» **What is being asked**
Please copy out all lines of the entries that contain the word "DATA".

◇ ◇ ◇ ◇ ◇ ◇ ◇

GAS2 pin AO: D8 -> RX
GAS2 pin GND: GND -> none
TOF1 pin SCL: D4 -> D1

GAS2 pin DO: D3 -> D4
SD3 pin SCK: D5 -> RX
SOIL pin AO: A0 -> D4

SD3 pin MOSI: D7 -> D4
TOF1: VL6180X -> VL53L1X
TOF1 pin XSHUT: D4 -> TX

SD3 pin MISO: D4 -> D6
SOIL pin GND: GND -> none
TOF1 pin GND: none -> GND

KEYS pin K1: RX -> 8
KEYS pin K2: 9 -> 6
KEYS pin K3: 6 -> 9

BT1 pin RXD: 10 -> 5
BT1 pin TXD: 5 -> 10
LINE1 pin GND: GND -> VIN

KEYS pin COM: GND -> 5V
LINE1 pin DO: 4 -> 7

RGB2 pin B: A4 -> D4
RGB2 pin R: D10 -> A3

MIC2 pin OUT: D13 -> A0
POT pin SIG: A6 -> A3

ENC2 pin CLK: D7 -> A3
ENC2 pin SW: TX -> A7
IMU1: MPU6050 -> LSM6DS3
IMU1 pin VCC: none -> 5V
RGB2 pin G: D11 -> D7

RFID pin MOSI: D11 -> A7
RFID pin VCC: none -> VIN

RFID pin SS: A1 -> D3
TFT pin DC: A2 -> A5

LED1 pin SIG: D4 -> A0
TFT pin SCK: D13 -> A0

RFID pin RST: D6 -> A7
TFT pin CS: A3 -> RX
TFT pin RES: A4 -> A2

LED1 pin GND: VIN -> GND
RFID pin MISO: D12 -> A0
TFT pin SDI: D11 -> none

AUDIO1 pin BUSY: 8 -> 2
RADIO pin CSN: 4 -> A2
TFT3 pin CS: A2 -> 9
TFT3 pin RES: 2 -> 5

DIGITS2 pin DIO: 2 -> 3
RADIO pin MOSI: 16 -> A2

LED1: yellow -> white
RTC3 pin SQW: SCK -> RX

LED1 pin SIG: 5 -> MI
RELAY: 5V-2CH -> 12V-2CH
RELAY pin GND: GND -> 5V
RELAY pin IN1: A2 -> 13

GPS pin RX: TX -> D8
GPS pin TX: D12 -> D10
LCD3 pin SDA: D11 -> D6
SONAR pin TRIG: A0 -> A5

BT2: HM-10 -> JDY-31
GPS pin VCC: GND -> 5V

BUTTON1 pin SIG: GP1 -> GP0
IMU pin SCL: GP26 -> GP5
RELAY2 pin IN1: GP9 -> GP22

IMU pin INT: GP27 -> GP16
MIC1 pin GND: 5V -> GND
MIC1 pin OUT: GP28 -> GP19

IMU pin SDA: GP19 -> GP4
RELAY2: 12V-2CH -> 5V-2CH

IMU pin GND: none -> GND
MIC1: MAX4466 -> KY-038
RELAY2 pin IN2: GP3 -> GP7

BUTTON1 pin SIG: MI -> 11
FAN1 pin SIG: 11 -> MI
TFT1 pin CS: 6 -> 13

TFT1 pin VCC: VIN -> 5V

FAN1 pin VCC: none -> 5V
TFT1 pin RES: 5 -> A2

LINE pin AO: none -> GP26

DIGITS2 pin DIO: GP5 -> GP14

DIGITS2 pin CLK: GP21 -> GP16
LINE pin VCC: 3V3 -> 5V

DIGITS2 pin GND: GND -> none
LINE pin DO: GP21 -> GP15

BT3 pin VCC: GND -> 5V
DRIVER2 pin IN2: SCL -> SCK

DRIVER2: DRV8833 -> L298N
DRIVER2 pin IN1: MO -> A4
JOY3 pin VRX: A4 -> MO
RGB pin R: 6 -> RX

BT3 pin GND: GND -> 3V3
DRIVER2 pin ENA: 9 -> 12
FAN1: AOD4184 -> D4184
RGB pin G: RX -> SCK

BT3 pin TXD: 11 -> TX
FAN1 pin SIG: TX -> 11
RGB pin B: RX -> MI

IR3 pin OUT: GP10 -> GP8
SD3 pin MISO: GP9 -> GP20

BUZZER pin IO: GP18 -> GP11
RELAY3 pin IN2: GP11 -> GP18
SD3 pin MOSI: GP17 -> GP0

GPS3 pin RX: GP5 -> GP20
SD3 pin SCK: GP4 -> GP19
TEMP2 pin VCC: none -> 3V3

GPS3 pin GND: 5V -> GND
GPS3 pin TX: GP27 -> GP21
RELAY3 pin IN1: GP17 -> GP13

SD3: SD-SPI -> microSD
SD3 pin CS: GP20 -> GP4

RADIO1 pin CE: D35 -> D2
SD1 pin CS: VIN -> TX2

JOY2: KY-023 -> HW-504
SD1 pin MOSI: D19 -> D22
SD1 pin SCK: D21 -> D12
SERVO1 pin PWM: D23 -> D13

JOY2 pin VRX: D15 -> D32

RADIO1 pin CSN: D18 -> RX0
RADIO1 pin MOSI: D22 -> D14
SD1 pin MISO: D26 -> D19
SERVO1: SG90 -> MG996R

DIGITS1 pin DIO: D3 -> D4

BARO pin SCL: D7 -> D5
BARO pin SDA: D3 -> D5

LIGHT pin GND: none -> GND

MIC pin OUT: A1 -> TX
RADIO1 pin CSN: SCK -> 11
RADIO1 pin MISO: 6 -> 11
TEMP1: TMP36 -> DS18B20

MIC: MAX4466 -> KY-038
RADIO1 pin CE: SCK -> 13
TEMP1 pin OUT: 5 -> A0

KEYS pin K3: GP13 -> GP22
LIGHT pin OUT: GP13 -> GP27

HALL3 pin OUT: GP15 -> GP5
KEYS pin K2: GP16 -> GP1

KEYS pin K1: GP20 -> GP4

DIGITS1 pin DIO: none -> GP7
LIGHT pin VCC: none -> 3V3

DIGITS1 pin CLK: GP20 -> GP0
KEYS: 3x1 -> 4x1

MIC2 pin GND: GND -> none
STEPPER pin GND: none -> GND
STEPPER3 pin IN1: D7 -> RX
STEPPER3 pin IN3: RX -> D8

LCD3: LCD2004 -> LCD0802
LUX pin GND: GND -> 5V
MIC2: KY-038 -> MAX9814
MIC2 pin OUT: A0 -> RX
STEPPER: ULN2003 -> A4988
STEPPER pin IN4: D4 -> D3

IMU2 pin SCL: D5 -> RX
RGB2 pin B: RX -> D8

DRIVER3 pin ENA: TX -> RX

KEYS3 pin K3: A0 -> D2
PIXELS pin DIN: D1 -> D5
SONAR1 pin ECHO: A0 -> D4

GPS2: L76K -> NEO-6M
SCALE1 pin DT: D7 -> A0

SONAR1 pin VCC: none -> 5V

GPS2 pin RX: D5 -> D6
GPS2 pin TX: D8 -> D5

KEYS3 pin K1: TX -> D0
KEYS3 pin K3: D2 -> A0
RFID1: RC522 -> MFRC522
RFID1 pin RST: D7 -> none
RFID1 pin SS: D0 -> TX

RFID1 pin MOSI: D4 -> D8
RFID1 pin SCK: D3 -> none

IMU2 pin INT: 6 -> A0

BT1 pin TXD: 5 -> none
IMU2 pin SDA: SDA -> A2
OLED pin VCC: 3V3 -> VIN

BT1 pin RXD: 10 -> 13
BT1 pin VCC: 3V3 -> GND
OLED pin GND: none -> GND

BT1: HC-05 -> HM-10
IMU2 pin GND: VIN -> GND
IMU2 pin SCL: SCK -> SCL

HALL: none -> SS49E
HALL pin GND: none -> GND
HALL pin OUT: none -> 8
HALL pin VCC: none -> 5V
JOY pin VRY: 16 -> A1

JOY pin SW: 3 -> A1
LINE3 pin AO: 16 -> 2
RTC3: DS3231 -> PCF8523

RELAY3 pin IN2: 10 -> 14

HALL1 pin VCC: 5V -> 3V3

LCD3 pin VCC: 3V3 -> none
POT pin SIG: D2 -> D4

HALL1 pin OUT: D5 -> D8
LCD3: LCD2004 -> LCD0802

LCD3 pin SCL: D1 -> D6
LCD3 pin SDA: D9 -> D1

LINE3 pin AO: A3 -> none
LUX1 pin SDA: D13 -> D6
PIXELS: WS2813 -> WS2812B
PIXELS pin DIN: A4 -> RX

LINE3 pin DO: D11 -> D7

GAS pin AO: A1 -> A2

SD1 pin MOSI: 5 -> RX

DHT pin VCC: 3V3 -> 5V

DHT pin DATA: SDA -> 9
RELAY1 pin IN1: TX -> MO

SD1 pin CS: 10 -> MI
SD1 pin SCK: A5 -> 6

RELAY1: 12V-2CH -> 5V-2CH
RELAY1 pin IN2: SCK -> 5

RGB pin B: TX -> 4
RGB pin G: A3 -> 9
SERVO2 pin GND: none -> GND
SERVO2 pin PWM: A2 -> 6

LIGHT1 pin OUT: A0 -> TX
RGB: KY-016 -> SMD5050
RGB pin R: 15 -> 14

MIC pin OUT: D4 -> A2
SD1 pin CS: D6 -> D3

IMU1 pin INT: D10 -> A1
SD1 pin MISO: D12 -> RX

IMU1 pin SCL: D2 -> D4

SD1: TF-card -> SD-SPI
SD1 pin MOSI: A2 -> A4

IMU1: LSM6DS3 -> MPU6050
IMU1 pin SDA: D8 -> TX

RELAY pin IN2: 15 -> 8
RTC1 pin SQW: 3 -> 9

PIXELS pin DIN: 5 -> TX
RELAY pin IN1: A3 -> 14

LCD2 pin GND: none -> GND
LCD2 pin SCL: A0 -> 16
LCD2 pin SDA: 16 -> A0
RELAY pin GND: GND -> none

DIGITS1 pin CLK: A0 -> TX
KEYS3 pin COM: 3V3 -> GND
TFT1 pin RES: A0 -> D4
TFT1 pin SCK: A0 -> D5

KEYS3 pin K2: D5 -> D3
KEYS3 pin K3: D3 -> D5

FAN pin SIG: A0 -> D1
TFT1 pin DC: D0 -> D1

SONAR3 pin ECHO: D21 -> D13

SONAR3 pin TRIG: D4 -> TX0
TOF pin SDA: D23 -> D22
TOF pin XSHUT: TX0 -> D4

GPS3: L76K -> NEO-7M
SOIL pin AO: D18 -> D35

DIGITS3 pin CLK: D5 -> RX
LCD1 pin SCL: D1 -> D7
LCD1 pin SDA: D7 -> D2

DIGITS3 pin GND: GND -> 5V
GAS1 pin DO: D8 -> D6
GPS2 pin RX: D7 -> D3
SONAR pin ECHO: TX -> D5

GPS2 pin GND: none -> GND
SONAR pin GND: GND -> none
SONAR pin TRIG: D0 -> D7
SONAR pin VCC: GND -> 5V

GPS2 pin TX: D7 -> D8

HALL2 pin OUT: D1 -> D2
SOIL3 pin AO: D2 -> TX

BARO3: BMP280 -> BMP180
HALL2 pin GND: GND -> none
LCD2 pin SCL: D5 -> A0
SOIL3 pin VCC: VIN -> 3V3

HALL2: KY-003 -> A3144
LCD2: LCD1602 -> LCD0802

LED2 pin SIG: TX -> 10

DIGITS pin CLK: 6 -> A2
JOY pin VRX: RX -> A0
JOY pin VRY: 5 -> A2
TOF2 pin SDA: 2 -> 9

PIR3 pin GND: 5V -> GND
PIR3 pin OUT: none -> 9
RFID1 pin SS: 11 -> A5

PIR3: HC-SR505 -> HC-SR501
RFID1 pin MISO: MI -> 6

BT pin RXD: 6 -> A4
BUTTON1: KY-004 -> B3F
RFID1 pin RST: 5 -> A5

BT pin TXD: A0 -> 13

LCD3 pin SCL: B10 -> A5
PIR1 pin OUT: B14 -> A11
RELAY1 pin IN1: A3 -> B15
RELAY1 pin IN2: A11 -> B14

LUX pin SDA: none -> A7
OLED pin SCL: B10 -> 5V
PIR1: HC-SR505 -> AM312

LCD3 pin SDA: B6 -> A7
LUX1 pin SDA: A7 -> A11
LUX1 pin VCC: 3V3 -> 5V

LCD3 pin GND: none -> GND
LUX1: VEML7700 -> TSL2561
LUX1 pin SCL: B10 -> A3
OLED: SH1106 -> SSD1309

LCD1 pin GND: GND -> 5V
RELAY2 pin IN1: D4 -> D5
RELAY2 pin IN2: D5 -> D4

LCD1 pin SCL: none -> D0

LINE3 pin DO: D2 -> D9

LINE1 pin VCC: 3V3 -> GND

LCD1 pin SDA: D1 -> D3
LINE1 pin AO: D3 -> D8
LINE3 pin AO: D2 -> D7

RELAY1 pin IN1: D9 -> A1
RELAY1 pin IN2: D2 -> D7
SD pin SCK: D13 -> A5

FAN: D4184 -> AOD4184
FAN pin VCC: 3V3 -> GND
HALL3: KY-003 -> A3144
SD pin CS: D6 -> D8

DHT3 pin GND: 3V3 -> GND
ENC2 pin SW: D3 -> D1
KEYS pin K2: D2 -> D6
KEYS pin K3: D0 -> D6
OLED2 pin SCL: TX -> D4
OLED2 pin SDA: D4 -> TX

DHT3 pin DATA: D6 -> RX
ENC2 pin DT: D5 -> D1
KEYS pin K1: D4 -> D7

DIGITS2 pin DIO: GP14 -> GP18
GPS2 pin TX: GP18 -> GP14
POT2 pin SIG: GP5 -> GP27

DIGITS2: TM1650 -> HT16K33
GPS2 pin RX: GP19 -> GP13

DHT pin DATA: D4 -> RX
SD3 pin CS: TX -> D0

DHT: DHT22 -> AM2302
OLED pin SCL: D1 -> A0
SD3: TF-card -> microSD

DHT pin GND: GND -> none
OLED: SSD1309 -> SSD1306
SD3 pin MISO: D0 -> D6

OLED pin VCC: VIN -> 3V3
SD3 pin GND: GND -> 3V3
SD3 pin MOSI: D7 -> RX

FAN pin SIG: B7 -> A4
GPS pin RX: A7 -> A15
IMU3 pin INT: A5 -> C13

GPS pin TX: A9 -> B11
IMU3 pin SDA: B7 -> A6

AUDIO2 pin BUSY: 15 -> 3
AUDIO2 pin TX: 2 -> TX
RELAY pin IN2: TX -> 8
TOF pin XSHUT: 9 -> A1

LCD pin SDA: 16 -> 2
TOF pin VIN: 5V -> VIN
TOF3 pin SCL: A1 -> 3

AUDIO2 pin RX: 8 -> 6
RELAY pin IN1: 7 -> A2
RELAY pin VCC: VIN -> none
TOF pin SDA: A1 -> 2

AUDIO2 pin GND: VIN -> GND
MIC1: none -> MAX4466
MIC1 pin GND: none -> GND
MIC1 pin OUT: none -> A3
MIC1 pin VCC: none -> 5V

◇ ◇ ◇ ◇ ◇ ◇ ◇

» **Finished task**
DHT pin DATA: SDA -> 9
DHT3 pin DATA: D6 -> RX
DHT pin DATA: D4 -> RX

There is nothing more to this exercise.